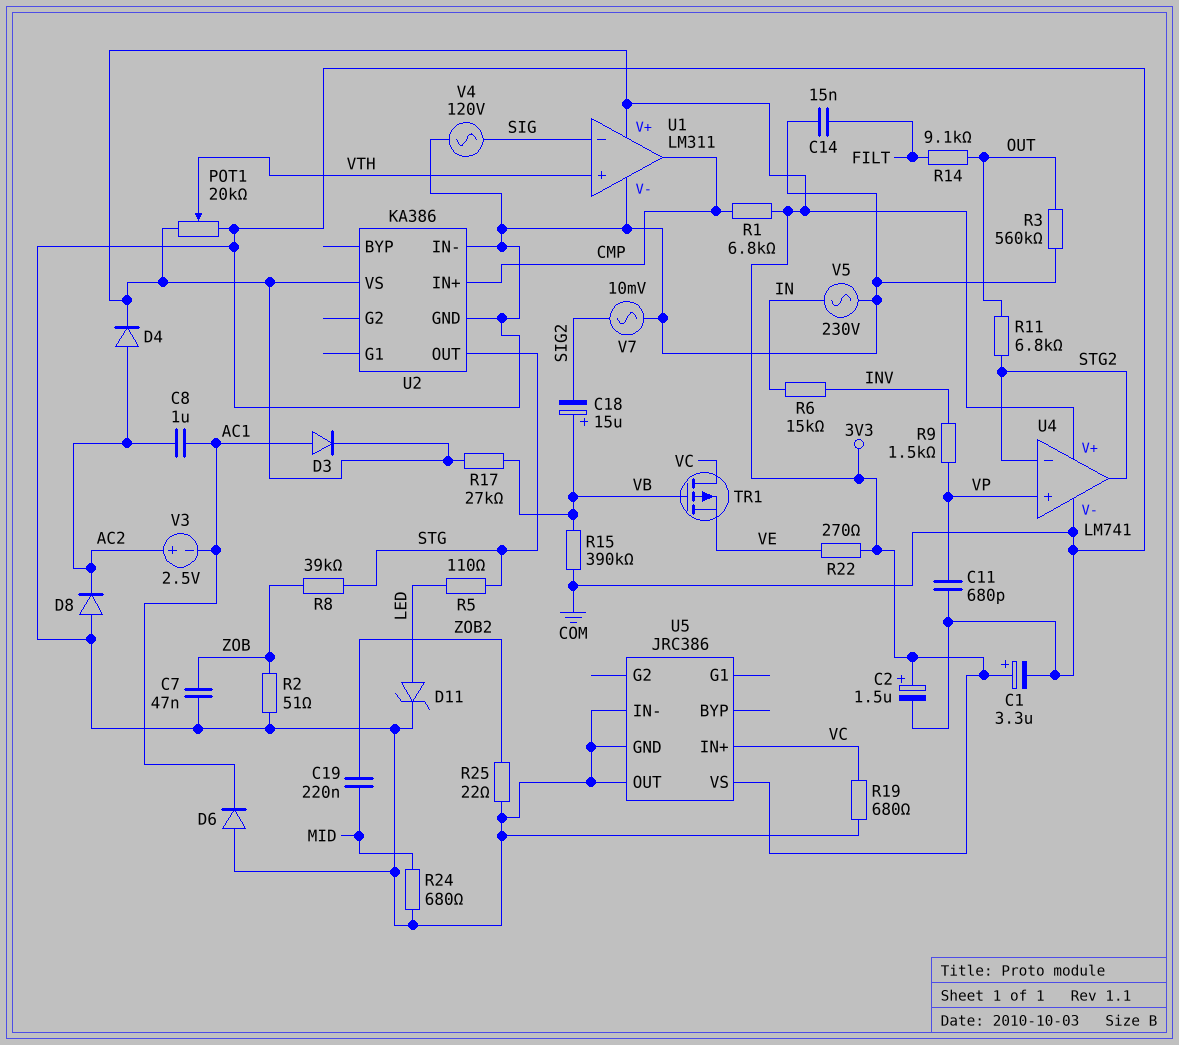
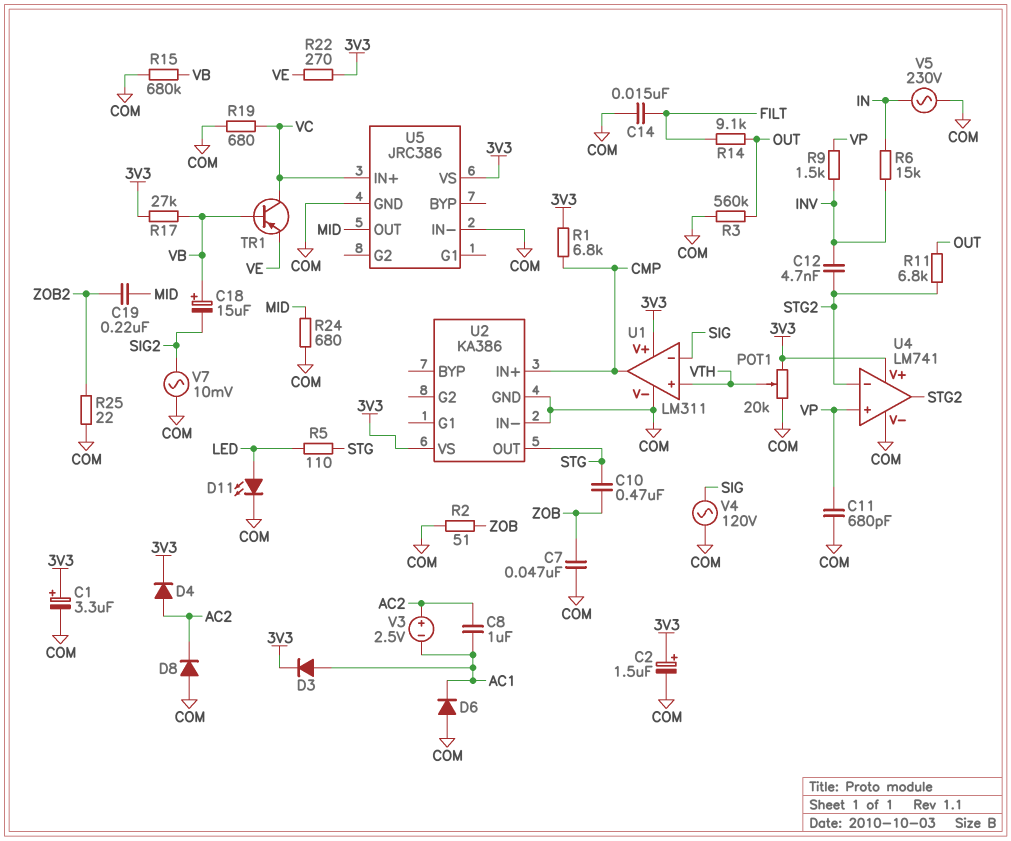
C10: none -> 470nF (STG, ZOB)
C12: none -> 4.7nF (INV, STG2)
D11: zener (A LED, K COM) -> LED (A LED, K COM)
R8: 39k (STG, ZOB) -> none
R15: 390k (COM, VB) -> 680k (COM, VB)
TR1: PMOS (G VB, D VC, S VE) -> PNP (B VB, C VC, E VE)
U5 pin OUT: COM -> MID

◇ ◇ ◇

Problem requirements: With the line that contains "D11: zener (A" as your start, reproduce the data above exactly through its last line, and nothing before that start.

Written solution:
D11: zener (A LED, K COM) -> LED (A LED, K COM)
R8: 39k (STG, ZOB) -> none
R15: 390k (COM, VB) -> 680k (COM, VB)
TR1: PMOS (G VB, D VC, S VE) -> PNP (B VB, C VC, E VE)
U5 pin OUT: COM -> MID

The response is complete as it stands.